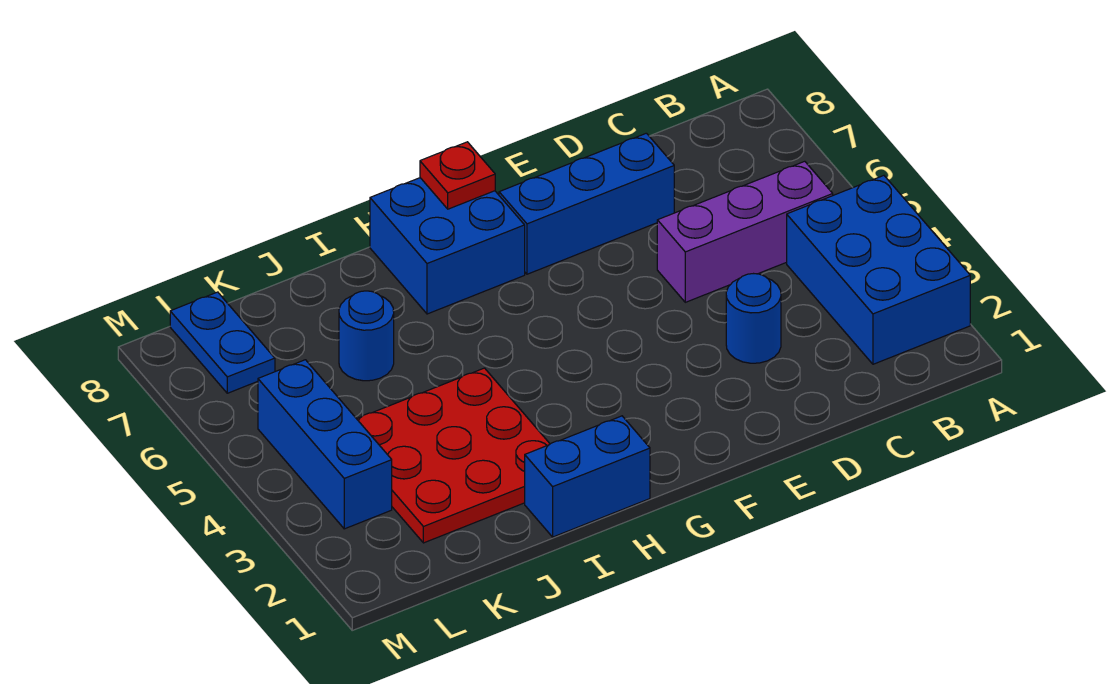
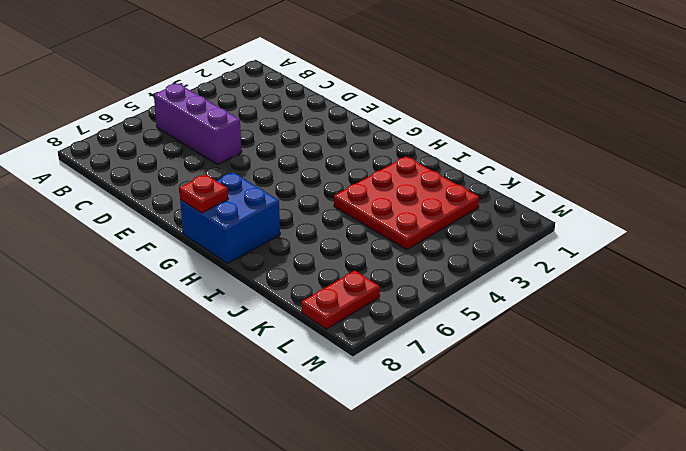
red plate L7:L8 level 1 -> blue plate L7:L8 level 1
none -> blue brick A2:B4 level 1
none -> blue round brick D3 level 1

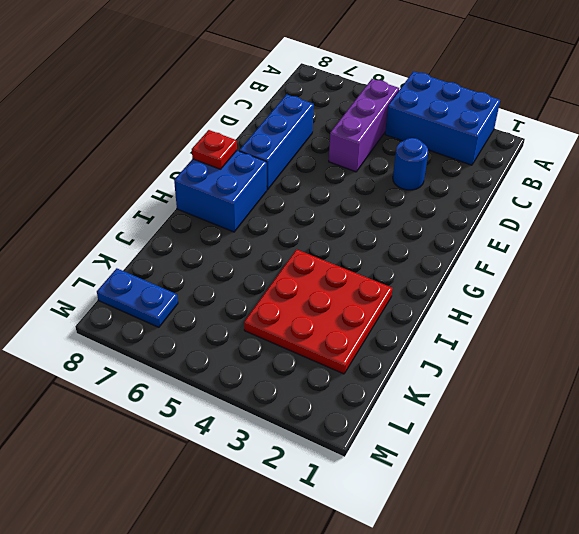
none -> blue brick H1:I1 level 1
none -> blue round brick J6 level 1

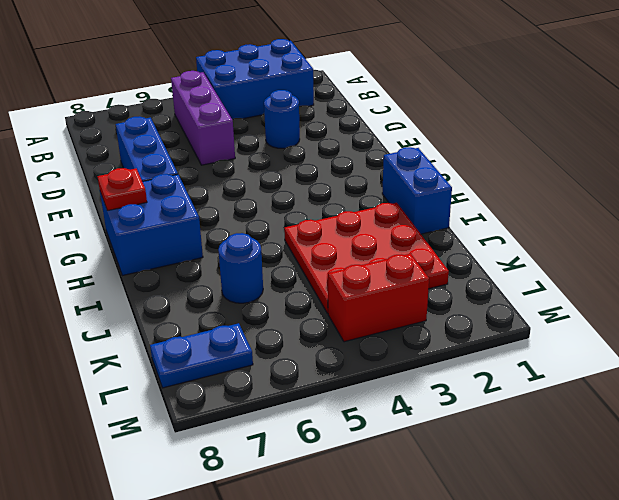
red brick L3:L4 level 1 -> blue brick L3:L5 level 1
■ ■ ■
Find the lines above that hold "round", then copy each of them.

FINISHED EXERCISE ▸
none -> blue round brick D3 level 1
none -> blue round brick J6 level 1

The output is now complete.